+++ EXERCISE MATERIALS +++
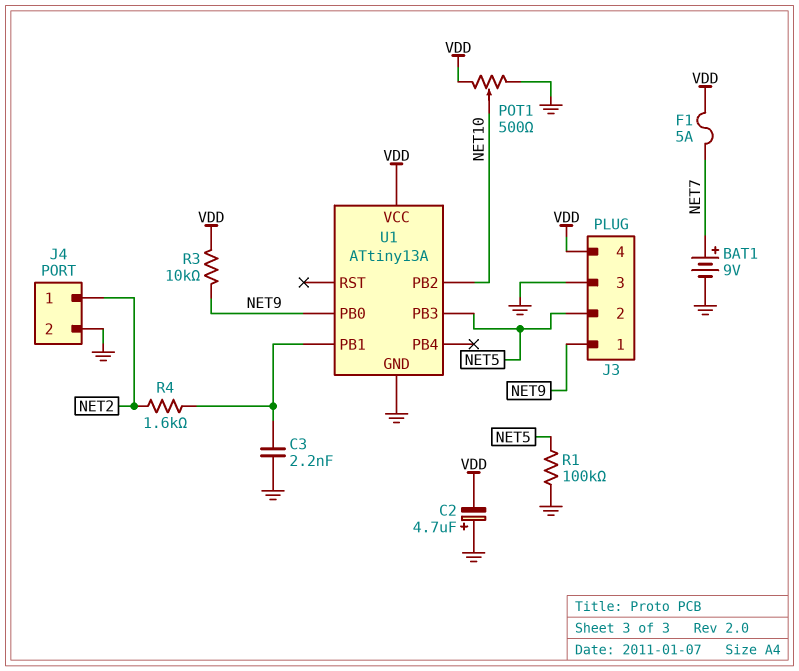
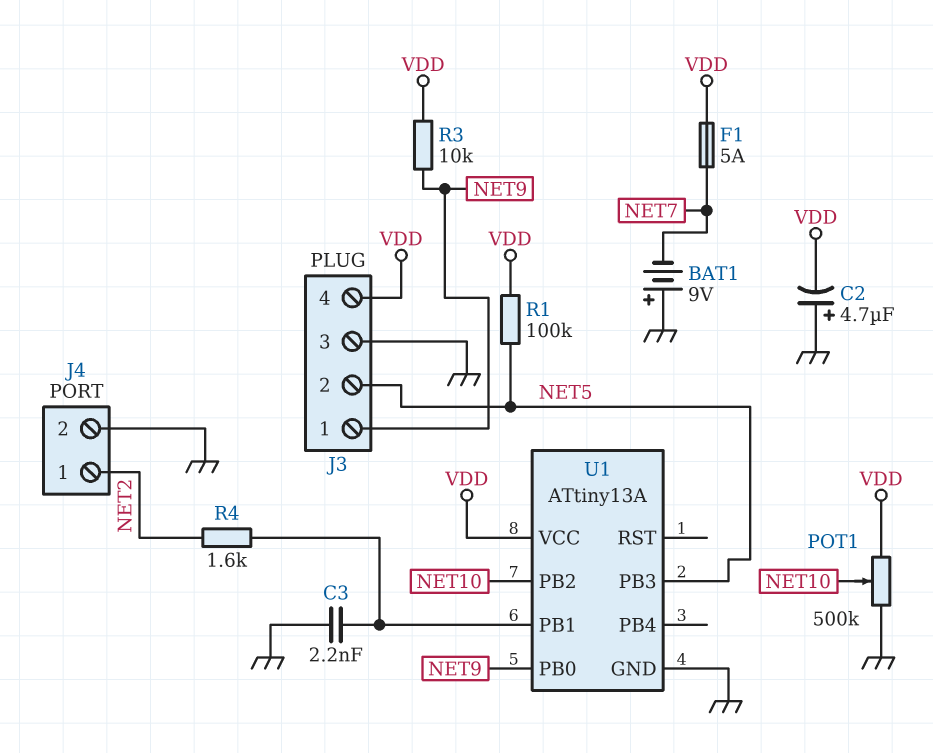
BAT1: 9V (plus NET7, minus GND) -> 9V (plus GND, minus NET7)
POT1: 500 (GND, VDD, wiper NET10) -> 500k (GND, VDD, wiper NET10)
R1: 100k (GND, NET5) -> 100k (NET5, VDD)

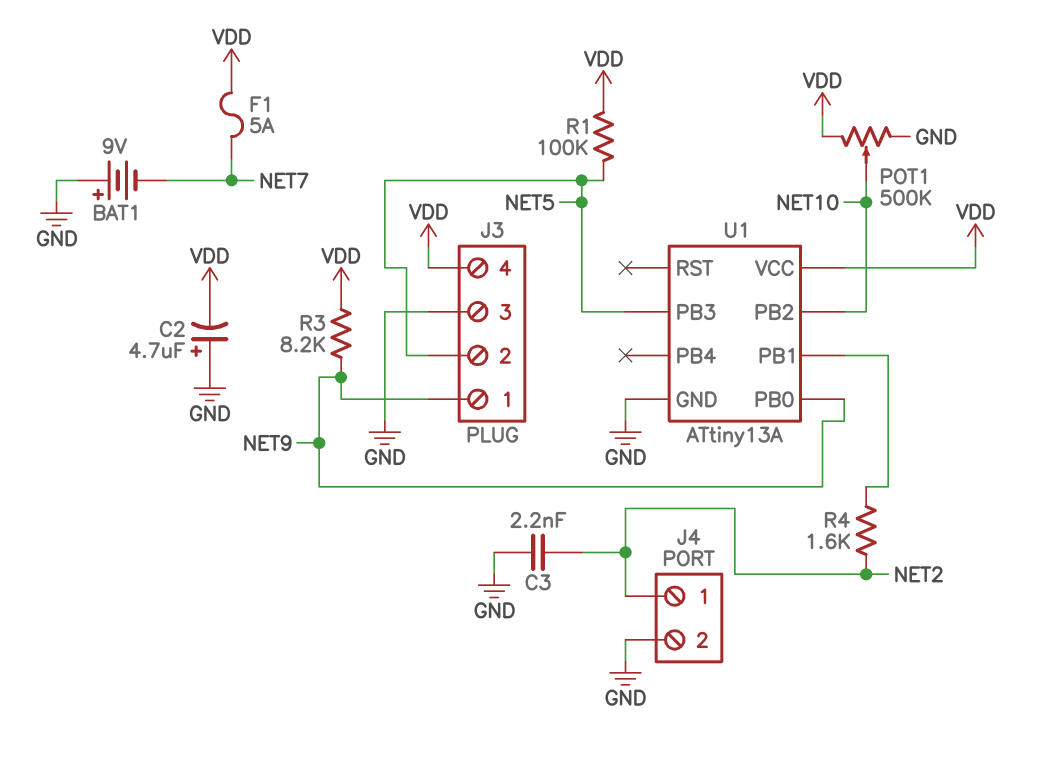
C3: 2.2nF (GND, U1/PB1) -> 2.2nF (GND, NET2)
R3: 10k (NET9, VDD) -> 8.2k (NET9, VDD)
+++
◆ EXERCISE ◆
Repeat each entry above exactly. Omit the pictures.

◆ ANSWER TO THIS EXERCISE ◆
BAT1: 9V (plus NET7, minus GND) -> 9V (plus GND, minus NET7)
POT1: 500 (GND, VDD, wiper NET10) -> 500k (GND, VDD, wiper NET10)
R1: 100k (GND, NET5) -> 100k (NET5, VDD)

C3: 2.2nF (GND, U1/PB1) -> 2.2nF (GND, NET2)
R3: 10k (NET9, VDD) -> 8.2k (NET9, VDD)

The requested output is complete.